[ENTRIES SUPPLIED]
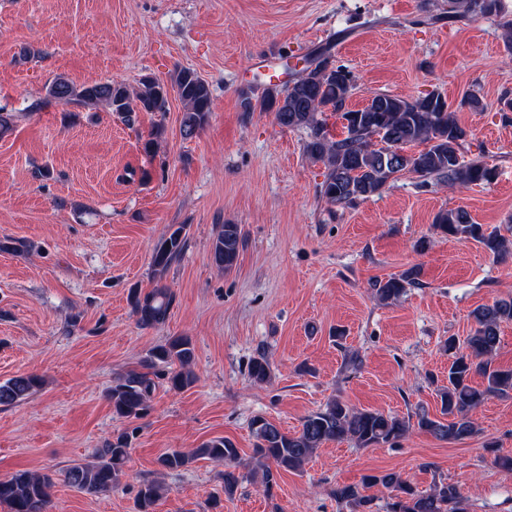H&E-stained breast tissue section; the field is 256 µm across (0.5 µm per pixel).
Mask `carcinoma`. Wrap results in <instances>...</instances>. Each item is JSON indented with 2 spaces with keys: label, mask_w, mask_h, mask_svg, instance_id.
<instances>
[{
  "label": "carcinoma",
  "mask_w": 512,
  "mask_h": 512,
  "mask_svg": "<svg viewBox=\"0 0 512 512\" xmlns=\"http://www.w3.org/2000/svg\"><path fill=\"white\" fill-rule=\"evenodd\" d=\"M502 0H448V18L474 21L493 19L502 30L505 49L512 54V20L504 15ZM307 65L293 73L288 84L271 86L256 95L240 92L244 112H269L276 123L288 130L307 133L304 152L307 159L324 167L318 185L320 197L331 206L351 207L382 194L402 176L412 175L419 184L433 182L450 187L480 185L494 179V169L481 158H467L464 146L468 132L450 111L443 95L435 90L407 99L390 94H376L361 109L347 108L356 90L351 72L336 65L326 72ZM175 92L183 104L181 135L191 139L209 122L212 93L207 82L189 68H181L166 85L151 76H143L137 87L120 82L76 84L63 75L47 87L43 105L53 103L89 108L103 106L120 122L132 126L140 112H163L169 92ZM338 109L349 117L350 129L338 139L328 128V113ZM436 232L458 239L472 240L494 260L512 255V239L473 221L461 206L439 211L433 223ZM188 240V225L172 224L153 248L152 272L157 284L144 293L139 288L129 292V304L138 326L155 328L165 324L175 303L174 292L162 284L169 267L183 254ZM243 234L238 224L224 223L211 243L213 262L229 272L237 264ZM420 270L411 267L385 280L372 283L374 298L383 304L419 284ZM476 328L464 341L450 336L448 385L438 390L440 415L423 406L414 413L416 422L376 410L355 409L340 398L329 400L310 412L294 433L282 431L262 416L251 421L256 439L253 463H245L235 444L224 437L203 442L189 452L172 450L159 458L165 471L187 468L198 459L224 464V493L238 487L240 467L260 478L266 493L276 485L282 471H299L319 448L329 442L351 441L359 448L393 445L415 427L438 439L459 442L471 438L478 428L471 412L486 401L512 395V368L495 364L500 344V328L512 322V298L473 311ZM195 348L187 336H178L148 350L141 369L118 376L107 391L113 413L121 418H143L150 413L151 398L157 382L182 391L196 381L193 371ZM483 383L475 385L472 376ZM255 384L270 379V364L265 352H258L249 367ZM41 386L33 374H20L0 382V406L10 407L31 397ZM130 452L128 437L119 434L96 449L91 460L75 463L62 472L63 482L89 495L112 491L119 485ZM381 485L393 492L386 502V512H468V504L456 485L440 480L427 491H419L397 473L366 475L359 485L336 487V501L349 512H372L374 498L366 490ZM53 478L31 470H18L0 479V504L9 512H48ZM166 487L159 481L140 485L136 495L137 512H155Z\"/></svg>",
  "instance_id": "carcinoma-1"
}]
</instances>
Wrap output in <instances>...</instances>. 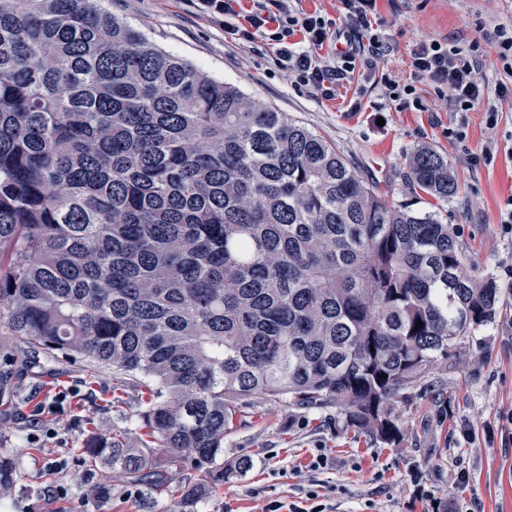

[WHAT YOU SHOULD DO] Count the lines of the listing above that include the word "carcinoma" and state the total with nothing else.

[COMPLETE OUTPUT] 3